Exercise description :: Your reply should be the records below, duplicated exactly, with any picture removed.

Saved entries ::
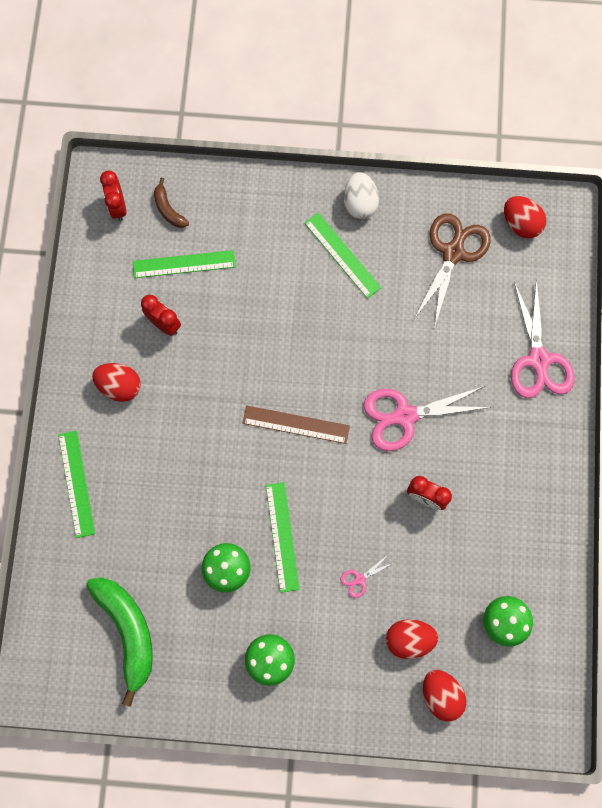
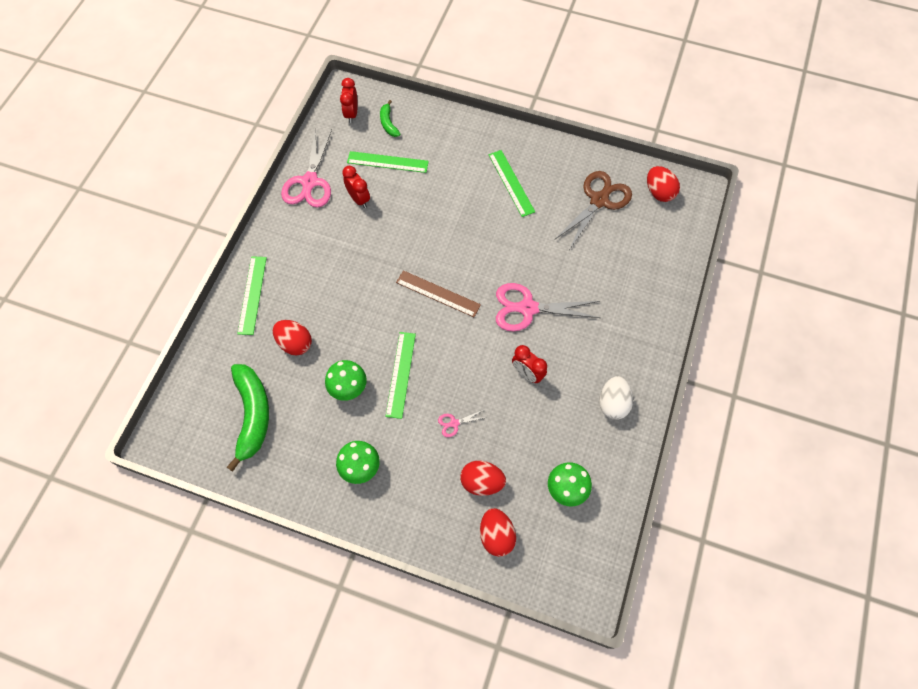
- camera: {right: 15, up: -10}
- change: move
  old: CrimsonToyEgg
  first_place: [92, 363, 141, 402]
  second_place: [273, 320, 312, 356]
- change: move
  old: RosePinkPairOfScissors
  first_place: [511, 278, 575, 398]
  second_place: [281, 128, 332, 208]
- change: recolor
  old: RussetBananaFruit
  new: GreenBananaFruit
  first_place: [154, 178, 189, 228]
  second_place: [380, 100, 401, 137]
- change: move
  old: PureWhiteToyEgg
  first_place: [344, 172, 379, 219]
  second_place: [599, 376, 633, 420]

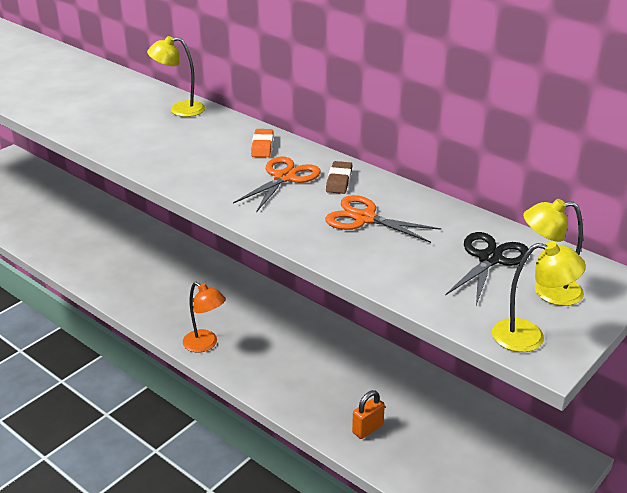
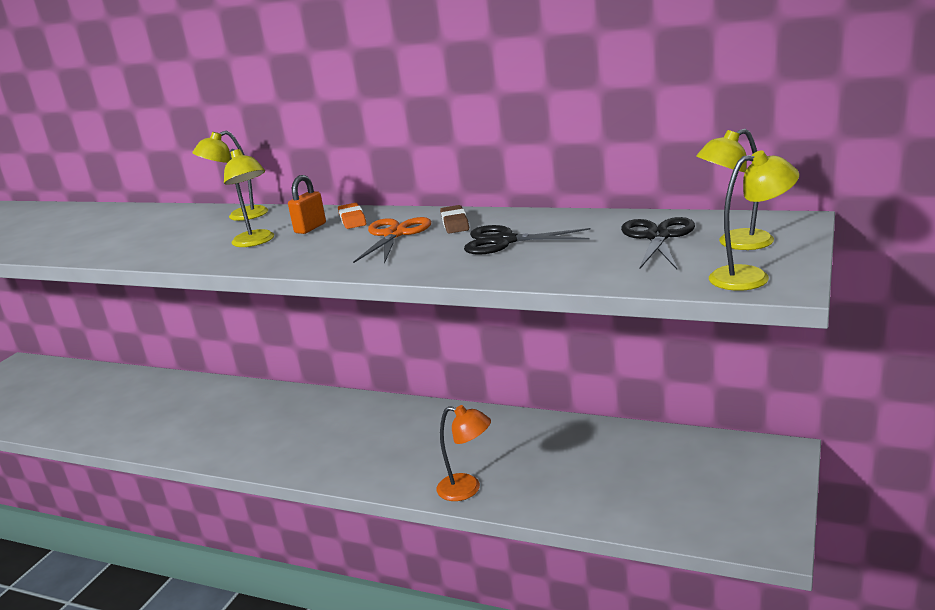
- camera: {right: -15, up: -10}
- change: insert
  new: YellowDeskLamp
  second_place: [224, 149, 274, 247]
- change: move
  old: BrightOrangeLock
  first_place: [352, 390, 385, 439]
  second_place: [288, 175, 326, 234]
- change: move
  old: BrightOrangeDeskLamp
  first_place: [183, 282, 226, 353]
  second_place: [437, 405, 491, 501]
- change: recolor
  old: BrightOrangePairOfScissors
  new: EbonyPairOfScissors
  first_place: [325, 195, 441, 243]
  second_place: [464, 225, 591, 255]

The answer ::
- camera: {right: 15, up: -10}
- change: move
  old: CrimsonToyEgg
  first_place: [92, 363, 141, 402]
  second_place: [273, 320, 312, 356]
- change: move
  old: RosePinkPairOfScissors
  first_place: [511, 278, 575, 398]
  second_place: [281, 128, 332, 208]
- change: recolor
  old: RussetBananaFruit
  new: GreenBananaFruit
  first_place: [154, 178, 189, 228]
  second_place: [380, 100, 401, 137]
- change: move
  old: PureWhiteToyEgg
  first_place: [344, 172, 379, 219]
  second_place: [599, 376, 633, 420]

- camera: {right: -15, up: -10}
- change: insert
  new: YellowDeskLamp
  second_place: [224, 149, 274, 247]
- change: move
  old: BrightOrangeLock
  first_place: [352, 390, 385, 439]
  second_place: [288, 175, 326, 234]
- change: move
  old: BrightOrangeDeskLamp
  first_place: [183, 282, 226, 353]
  second_place: [437, 405, 491, 501]
- change: recolor
  old: BrightOrangePairOfScissors
  new: EbonyPairOfScissors
  first_place: [325, 195, 441, 243]
  second_place: [464, 225, 591, 255]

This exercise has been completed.